** EXTRACTED DATA follows **

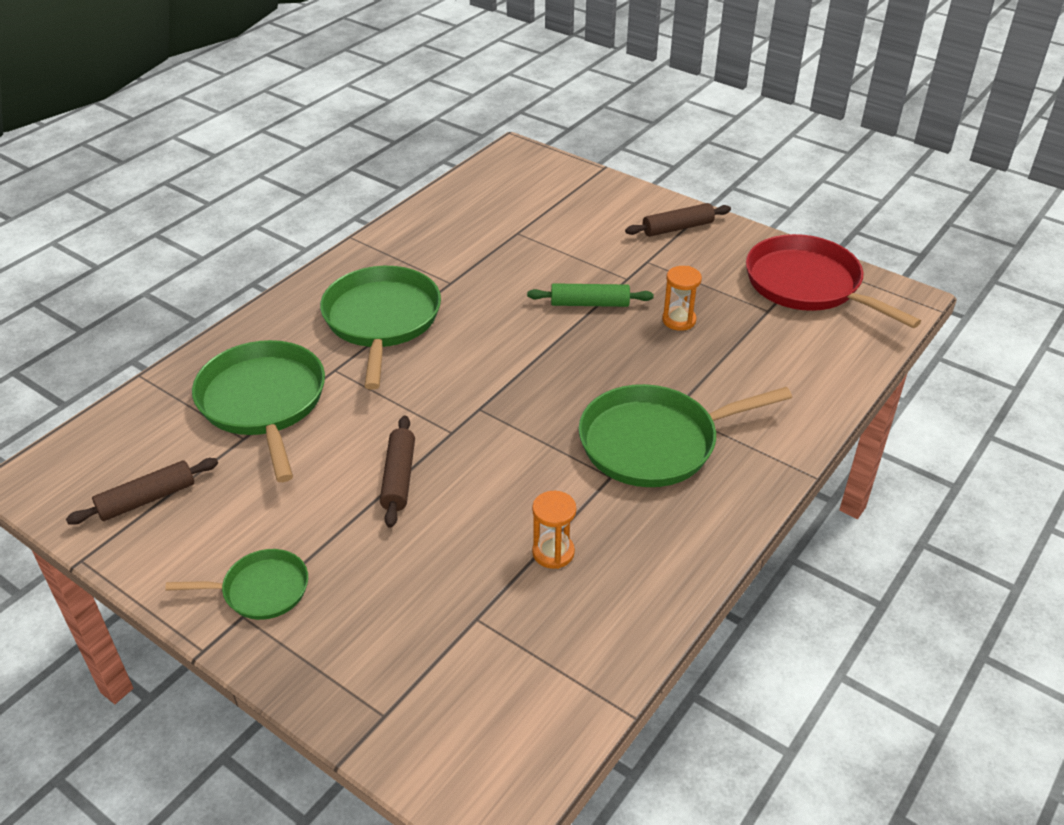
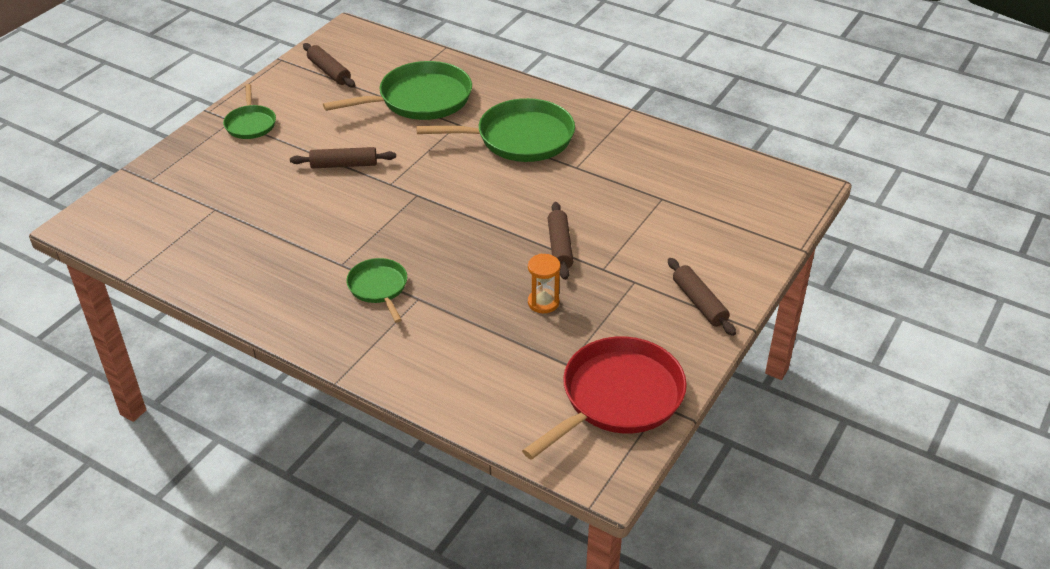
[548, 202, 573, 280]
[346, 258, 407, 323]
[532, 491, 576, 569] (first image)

** End of EXTRACTED DATA **
** EXTRACTED DATA follows **

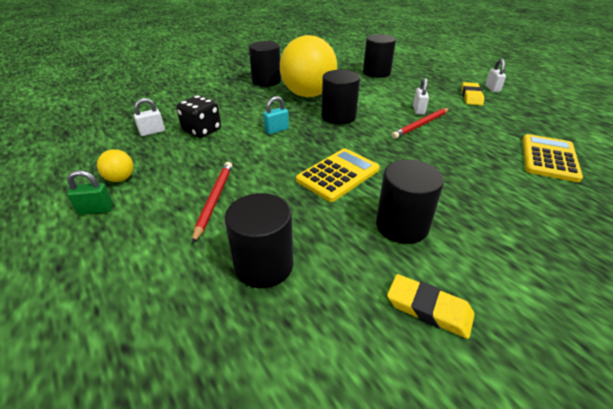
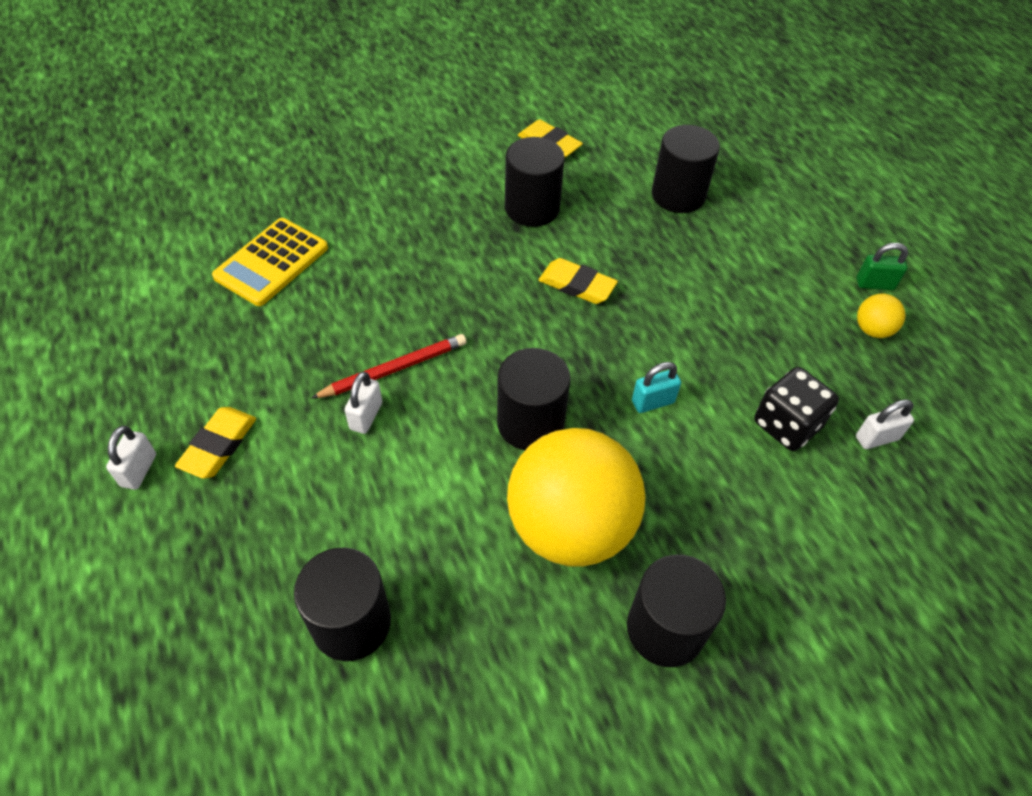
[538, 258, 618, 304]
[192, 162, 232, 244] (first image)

** End of EXTRACTED DATA **
** EXTRACTED DATA follows **

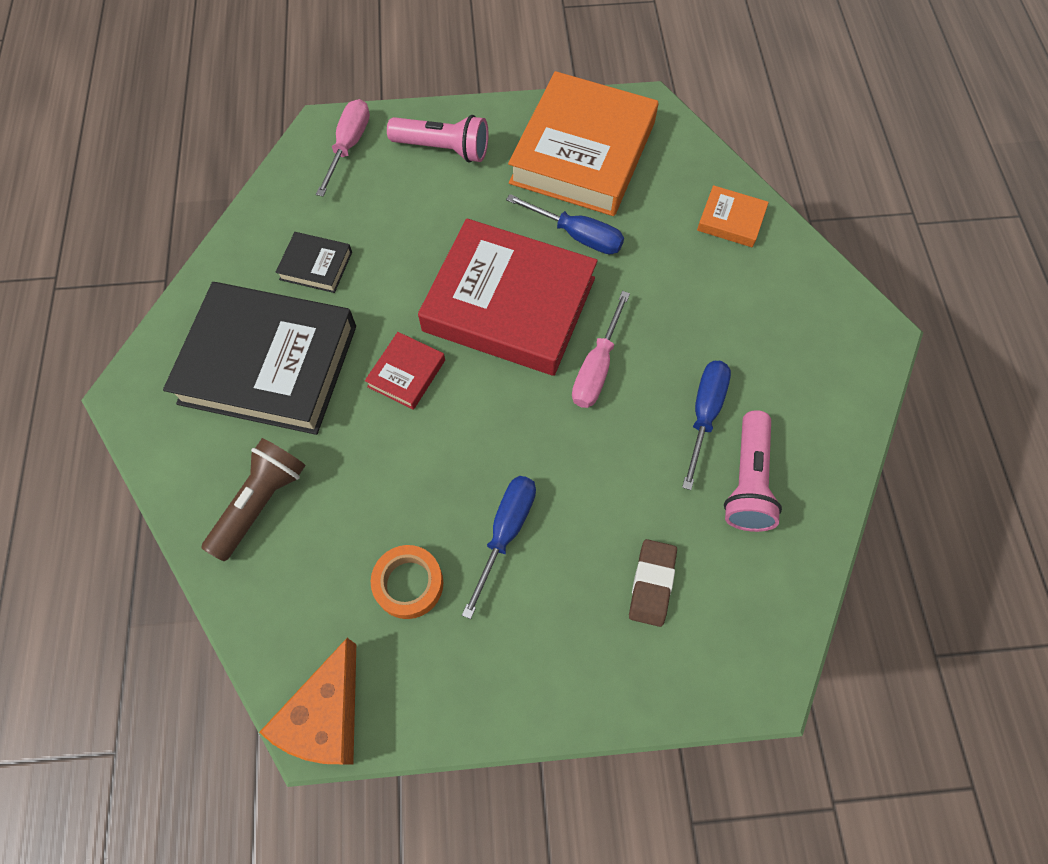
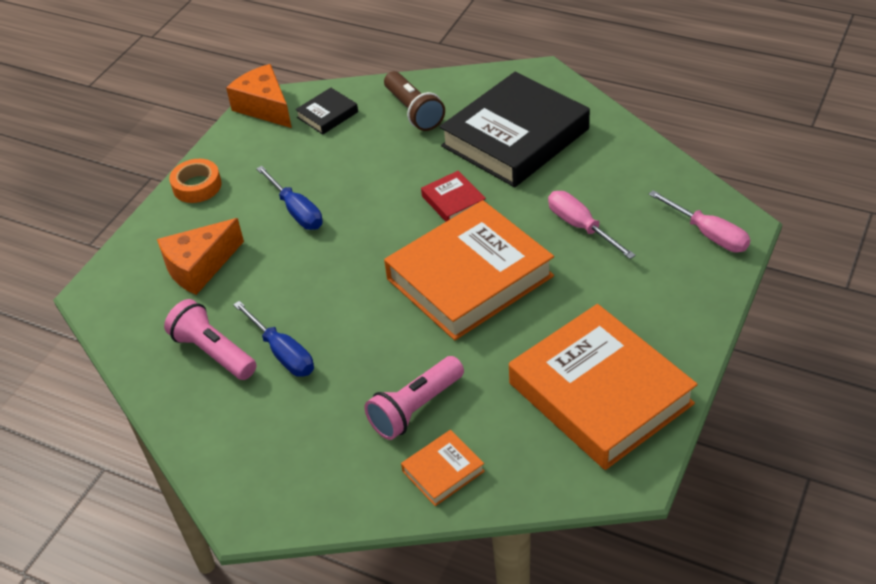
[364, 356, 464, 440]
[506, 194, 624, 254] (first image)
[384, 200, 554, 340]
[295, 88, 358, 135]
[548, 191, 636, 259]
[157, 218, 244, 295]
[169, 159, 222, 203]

** End of EXTRACTED DATA **

## TASK REQUIREMENTS
From the entries above, copy every line that holds the word "image".

## EXPECTED ANSWER
[532, 491, 576, 569] (first image)
[192, 162, 232, 244] (first image)
[506, 194, 624, 254] (first image)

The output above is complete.